Up to and including the line with "DHT: DHT22 -> AM2302", reproduce the listing below exactly, beginning at its first line.
DATA IN THIS EXERCISE Block Start
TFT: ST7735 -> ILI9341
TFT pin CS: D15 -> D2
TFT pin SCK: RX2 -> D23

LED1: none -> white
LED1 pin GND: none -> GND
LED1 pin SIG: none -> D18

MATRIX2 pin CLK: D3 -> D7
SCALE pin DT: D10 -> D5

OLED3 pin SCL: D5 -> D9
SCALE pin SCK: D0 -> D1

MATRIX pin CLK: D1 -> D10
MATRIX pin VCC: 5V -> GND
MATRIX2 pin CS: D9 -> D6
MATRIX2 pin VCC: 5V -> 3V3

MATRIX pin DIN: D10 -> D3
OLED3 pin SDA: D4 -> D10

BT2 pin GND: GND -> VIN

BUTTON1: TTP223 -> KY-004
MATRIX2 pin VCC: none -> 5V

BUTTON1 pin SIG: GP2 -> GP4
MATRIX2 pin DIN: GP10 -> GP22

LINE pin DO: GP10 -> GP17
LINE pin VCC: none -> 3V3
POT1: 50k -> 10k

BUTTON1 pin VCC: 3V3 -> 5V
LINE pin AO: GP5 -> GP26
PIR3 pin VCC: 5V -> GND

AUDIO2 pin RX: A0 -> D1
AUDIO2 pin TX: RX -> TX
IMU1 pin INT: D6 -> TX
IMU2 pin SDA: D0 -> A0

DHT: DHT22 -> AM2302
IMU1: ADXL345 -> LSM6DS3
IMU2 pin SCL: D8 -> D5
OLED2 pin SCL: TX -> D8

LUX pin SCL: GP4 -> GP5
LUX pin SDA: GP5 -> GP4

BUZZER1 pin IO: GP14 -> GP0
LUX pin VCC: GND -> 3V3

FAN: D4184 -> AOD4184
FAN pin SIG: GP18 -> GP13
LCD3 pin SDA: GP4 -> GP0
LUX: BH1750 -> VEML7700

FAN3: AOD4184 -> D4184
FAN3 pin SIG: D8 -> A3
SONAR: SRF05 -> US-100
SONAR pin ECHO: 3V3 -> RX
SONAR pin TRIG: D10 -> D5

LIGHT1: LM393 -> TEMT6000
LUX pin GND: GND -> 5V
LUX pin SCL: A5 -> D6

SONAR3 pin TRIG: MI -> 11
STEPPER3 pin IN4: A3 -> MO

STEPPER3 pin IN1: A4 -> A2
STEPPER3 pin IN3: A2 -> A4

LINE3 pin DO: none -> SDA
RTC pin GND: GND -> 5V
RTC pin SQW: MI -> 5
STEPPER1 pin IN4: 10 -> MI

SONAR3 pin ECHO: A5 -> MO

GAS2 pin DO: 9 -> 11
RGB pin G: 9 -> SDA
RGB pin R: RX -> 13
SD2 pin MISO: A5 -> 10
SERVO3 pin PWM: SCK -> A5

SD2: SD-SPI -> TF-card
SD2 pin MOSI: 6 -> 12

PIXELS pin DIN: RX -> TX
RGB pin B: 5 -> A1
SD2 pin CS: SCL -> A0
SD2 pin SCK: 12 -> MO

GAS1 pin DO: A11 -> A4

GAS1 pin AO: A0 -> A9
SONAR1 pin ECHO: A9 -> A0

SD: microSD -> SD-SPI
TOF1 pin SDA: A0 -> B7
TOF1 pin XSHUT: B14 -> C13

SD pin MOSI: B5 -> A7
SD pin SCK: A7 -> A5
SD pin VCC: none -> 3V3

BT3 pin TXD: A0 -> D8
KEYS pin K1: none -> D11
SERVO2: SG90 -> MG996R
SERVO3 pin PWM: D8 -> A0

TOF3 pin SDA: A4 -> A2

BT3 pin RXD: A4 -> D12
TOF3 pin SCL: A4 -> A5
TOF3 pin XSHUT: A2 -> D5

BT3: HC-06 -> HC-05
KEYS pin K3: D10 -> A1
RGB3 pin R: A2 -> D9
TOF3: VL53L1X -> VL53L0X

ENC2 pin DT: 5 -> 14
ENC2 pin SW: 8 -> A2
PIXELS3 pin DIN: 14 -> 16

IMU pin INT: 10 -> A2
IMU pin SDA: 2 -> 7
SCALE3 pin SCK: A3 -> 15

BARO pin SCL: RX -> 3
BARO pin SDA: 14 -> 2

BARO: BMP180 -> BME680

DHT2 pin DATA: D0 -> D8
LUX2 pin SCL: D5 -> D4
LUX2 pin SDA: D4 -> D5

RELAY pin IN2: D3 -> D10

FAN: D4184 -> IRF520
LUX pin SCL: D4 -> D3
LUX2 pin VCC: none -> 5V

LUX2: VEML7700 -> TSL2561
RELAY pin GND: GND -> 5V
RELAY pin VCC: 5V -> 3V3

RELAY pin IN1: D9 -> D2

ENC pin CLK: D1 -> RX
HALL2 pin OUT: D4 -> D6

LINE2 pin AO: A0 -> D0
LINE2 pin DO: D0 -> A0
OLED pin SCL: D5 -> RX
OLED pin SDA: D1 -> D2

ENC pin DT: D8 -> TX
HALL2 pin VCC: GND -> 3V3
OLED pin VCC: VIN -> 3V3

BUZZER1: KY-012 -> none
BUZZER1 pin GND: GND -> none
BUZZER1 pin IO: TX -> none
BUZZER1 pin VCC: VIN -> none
DATA IN THIS EXERCISE Block End
COMPLETED TASK ▸
TFT: ST7735 -> ILI9341
TFT pin CS: D15 -> D2
TFT pin SCK: RX2 -> D23

LED1: none -> white
LED1 pin GND: none -> GND
LED1 pin SIG: none -> D18

MATRIX2 pin CLK: D3 -> D7
SCALE pin DT: D10 -> D5

OLED3 pin SCL: D5 -> D9
SCALE pin SCK: D0 -> D1

MATRIX pin CLK: D1 -> D10
MATRIX pin VCC: 5V -> GND
MATRIX2 pin CS: D9 -> D6
MATRIX2 pin VCC: 5V -> 3V3

MATRIX pin DIN: D10 -> D3
OLED3 pin SDA: D4 -> D10

BT2 pin GND: GND -> VIN

BUTTON1: TTP223 -> KY-004
MATRIX2 pin VCC: none -> 5V

BUTTON1 pin SIG: GP2 -> GP4
MATRIX2 pin DIN: GP10 -> GP22

LINE pin DO: GP10 -> GP17
LINE pin VCC: none -> 3V3
POT1: 50k -> 10k

BUTTON1 pin VCC: 3V3 -> 5V
LINE pin AO: GP5 -> GP26
PIR3 pin VCC: 5V -> GND

AUDIO2 pin RX: A0 -> D1
AUDIO2 pin TX: RX -> TX
IMU1 pin INT: D6 -> TX
IMU2 pin SDA: D0 -> A0

DHT: DHT22 -> AM2302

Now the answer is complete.